WORK INSTRUCTION:
Every record below is to be restated verbatim, though its images are not.

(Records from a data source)

=======

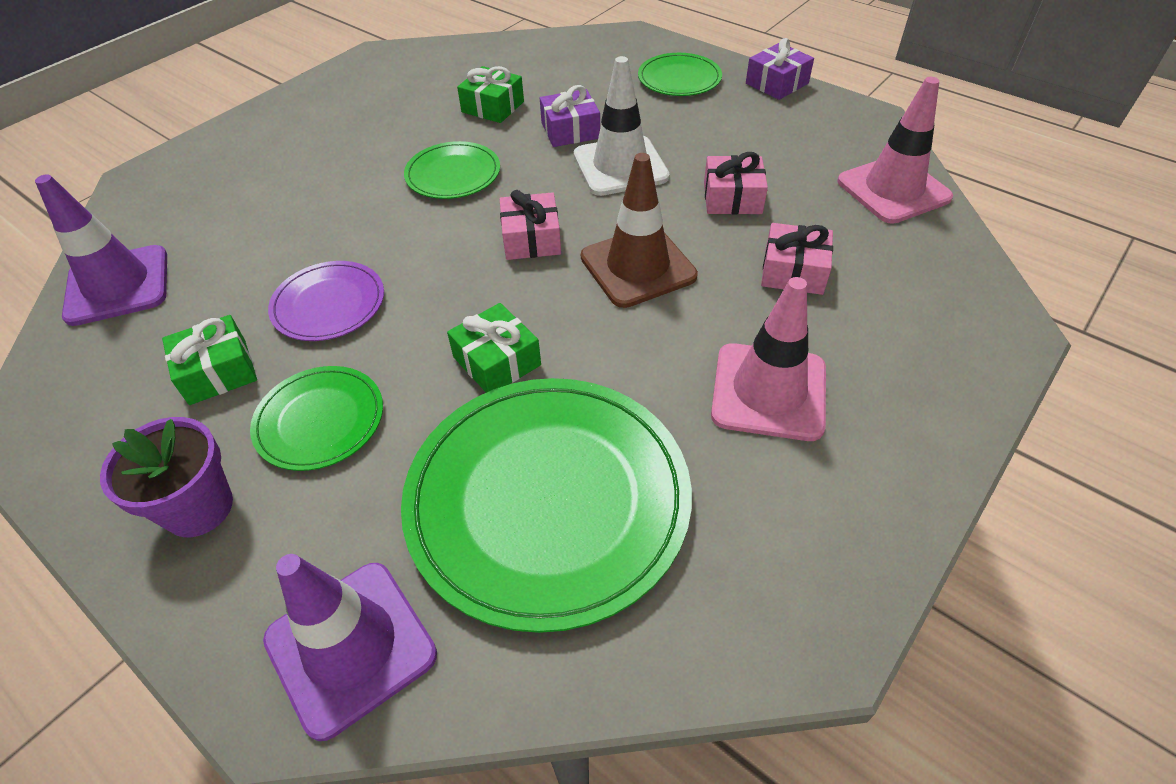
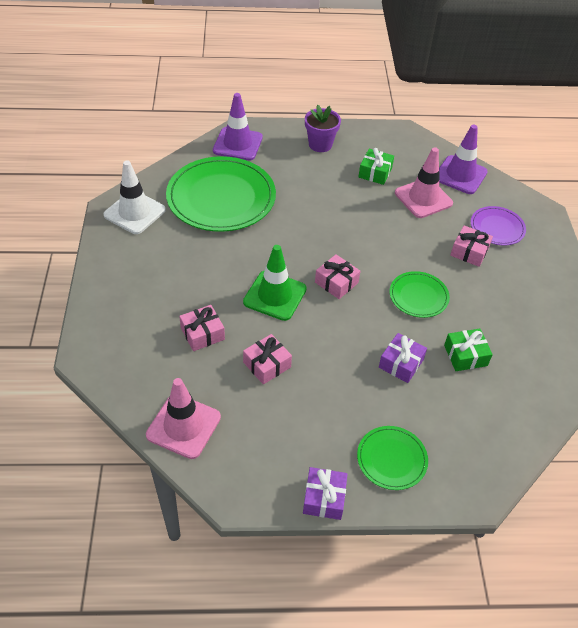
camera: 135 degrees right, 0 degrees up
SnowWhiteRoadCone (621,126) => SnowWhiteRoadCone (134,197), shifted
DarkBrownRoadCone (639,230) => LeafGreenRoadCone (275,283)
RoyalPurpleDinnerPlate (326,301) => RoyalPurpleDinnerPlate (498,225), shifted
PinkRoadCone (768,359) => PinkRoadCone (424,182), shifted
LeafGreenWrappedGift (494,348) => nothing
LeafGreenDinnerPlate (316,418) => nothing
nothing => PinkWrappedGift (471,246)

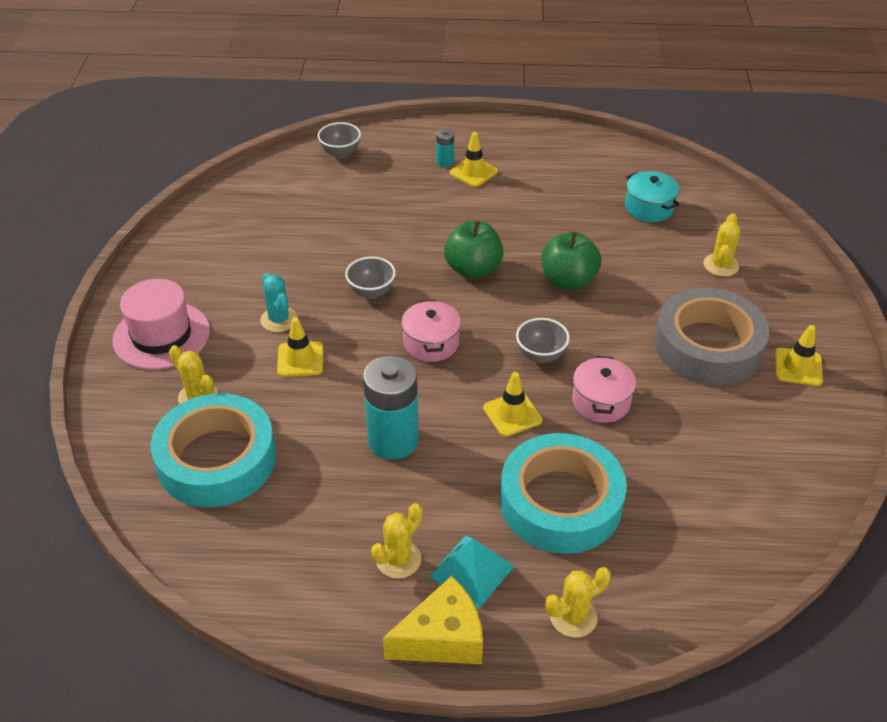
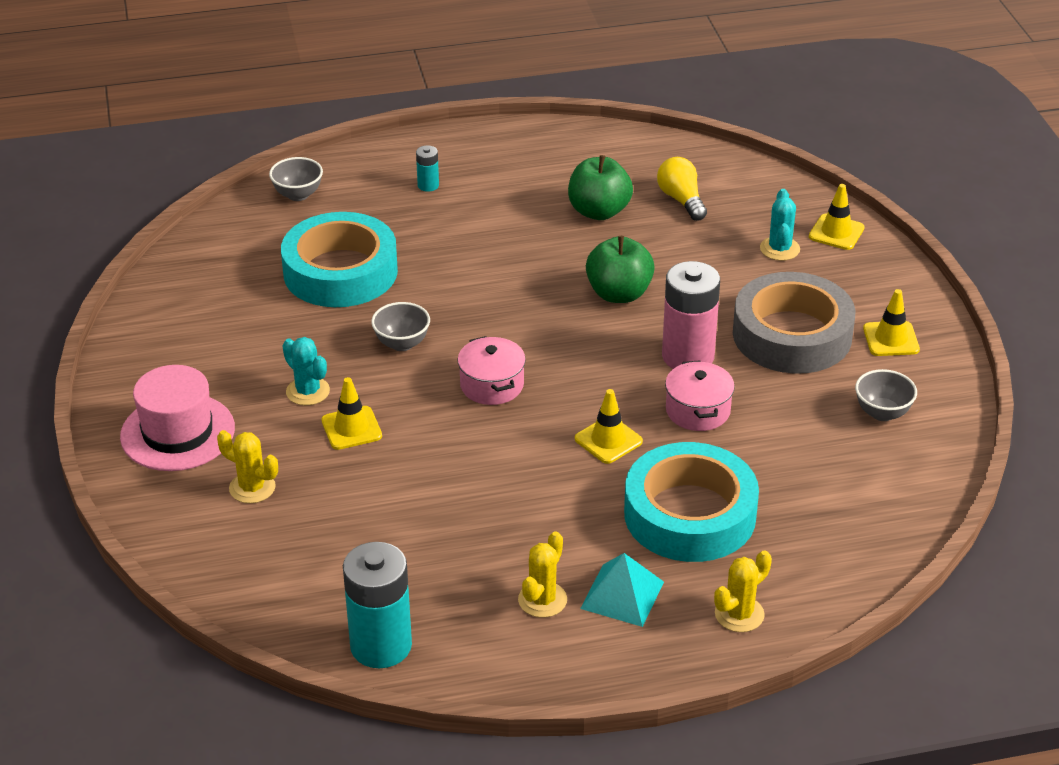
camera: 15 degrees left, 5 degrees down
BrightYellowRoadCone (474,159) => BrightYellowRoadCone (837,217), shifted
TurquoiseCookingPot (652,196) => BrightYellowLightbulb (682,189)
BrightYellowSaguaroCactus (722,245) => TurquoiseSaguaroCactus (780,225)
LeafGreenApple (474,250) => LeafGreenApple (600,187), shifted
AshGreyBowl (543,340) => AshGreyBowl (886,395), shifted
TurquoisePowerCell (391,408) => TurquoisePowerCell (377,605), shifted
TurquoiseTape (213,450) => TurquoiseTape (339,259), shifted
BrightYellowPieceOfCheese (433,620) => nothing
nothing => PinkPowerCell (691,315)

=======

THE ANSWER:
camera: 135 degrees right, 0 degrees up
SnowWhiteRoadCone (621,126) => SnowWhiteRoadCone (134,197), shifted
DarkBrownRoadCone (639,230) => LeafGreenRoadCone (275,283)
RoyalPurpleDinnerPlate (326,301) => RoyalPurpleDinnerPlate (498,225), shifted
PinkRoadCone (768,359) => PinkRoadCone (424,182), shifted
LeafGreenWrappedGift (494,348) => nothing
LeafGreenDinnerPlate (316,418) => nothing
nothing => PinkWrappedGift (471,246)

camera: 15 degrees left, 5 degrees down
BrightYellowRoadCone (474,159) => BrightYellowRoadCone (837,217), shifted
TurquoiseCookingPot (652,196) => BrightYellowLightbulb (682,189)
BrightYellowSaguaroCactus (722,245) => TurquoiseSaguaroCactus (780,225)
LeafGreenApple (474,250) => LeafGreenApple (600,187), shifted
AshGreyBowl (543,340) => AshGreyBowl (886,395), shifted
TurquoisePowerCell (391,408) => TurquoisePowerCell (377,605), shifted
TurquoiseTape (213,450) => TurquoiseTape (339,259), shifted
BrightYellowPieceOfCheese (433,620) => nothing
nothing => PinkPowerCell (691,315)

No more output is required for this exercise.